[Records excerpted from a collection]

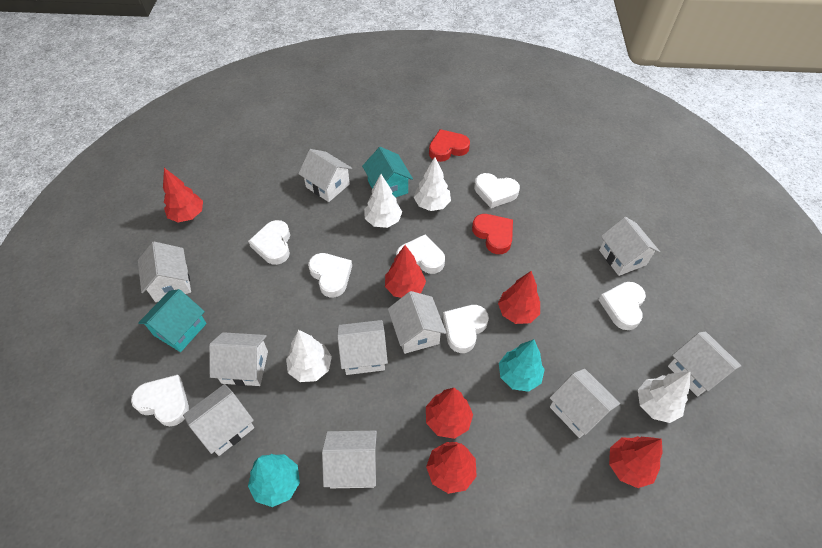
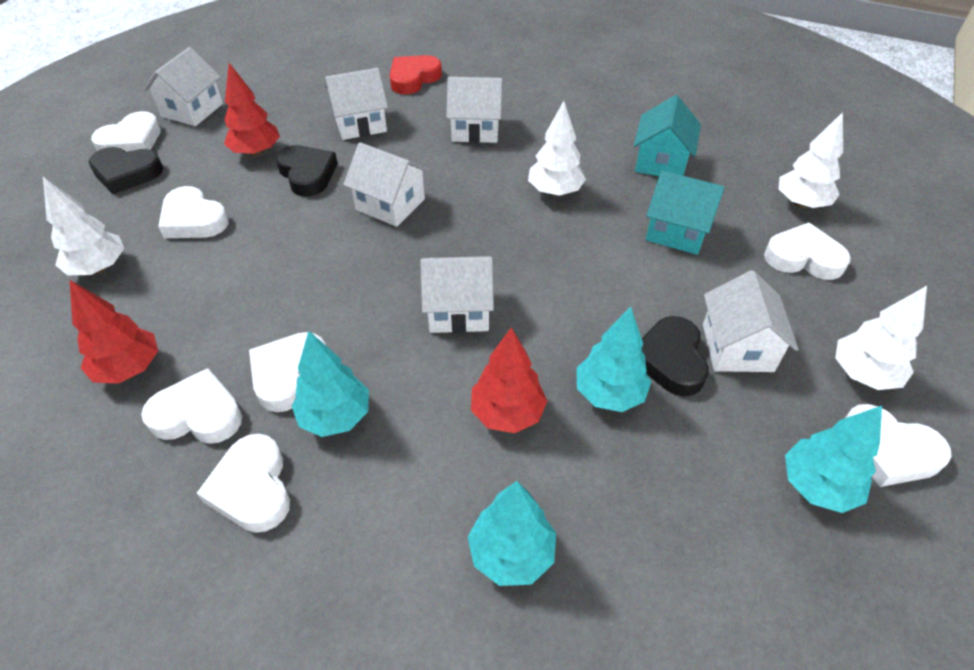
black heart: 0 -> 3
red heart: 2 -> 1
red tree: 6 -> 3
turquoise tree: 2 -> 4
white house: 10 -> 6

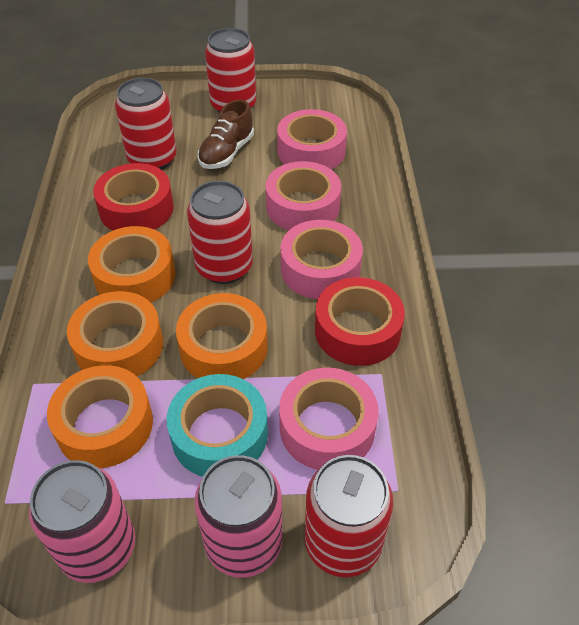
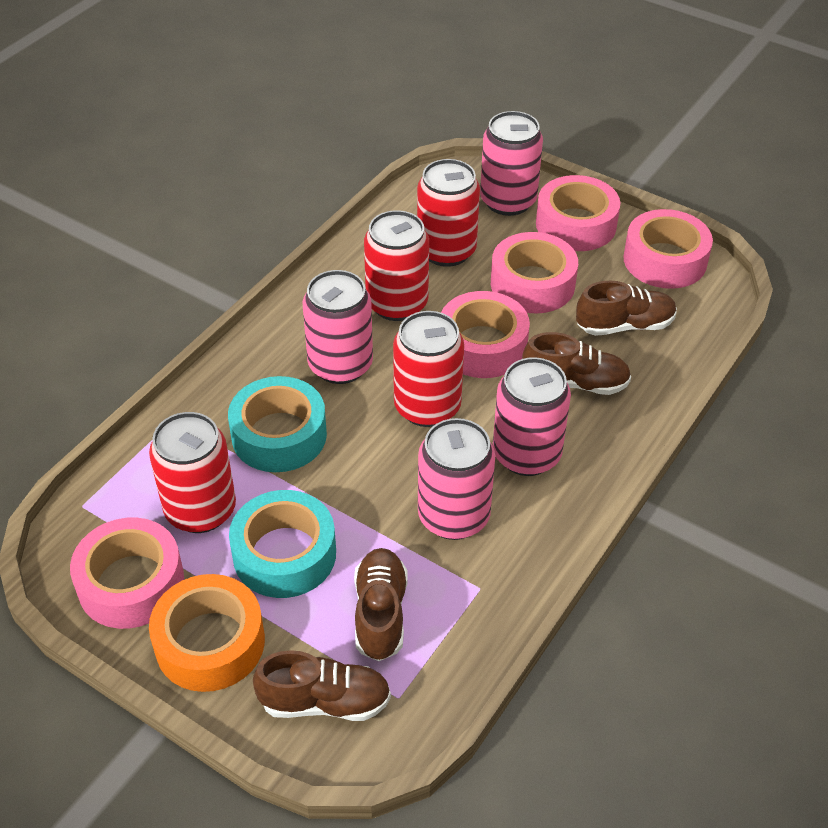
brown shoe: 1 -> 4
orange tape: 4 -> 1
pink can: 2 -> 4
pink tape: 4 -> 5
red tape: 2 -> 0
turquoise tape: 1 -> 2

**Your task**
Sift through the entries and copy every line with "tape".

**Exercise solution**
orange tape: 4 -> 1
pink tape: 4 -> 5
red tape: 2 -> 0
turquoise tape: 1 -> 2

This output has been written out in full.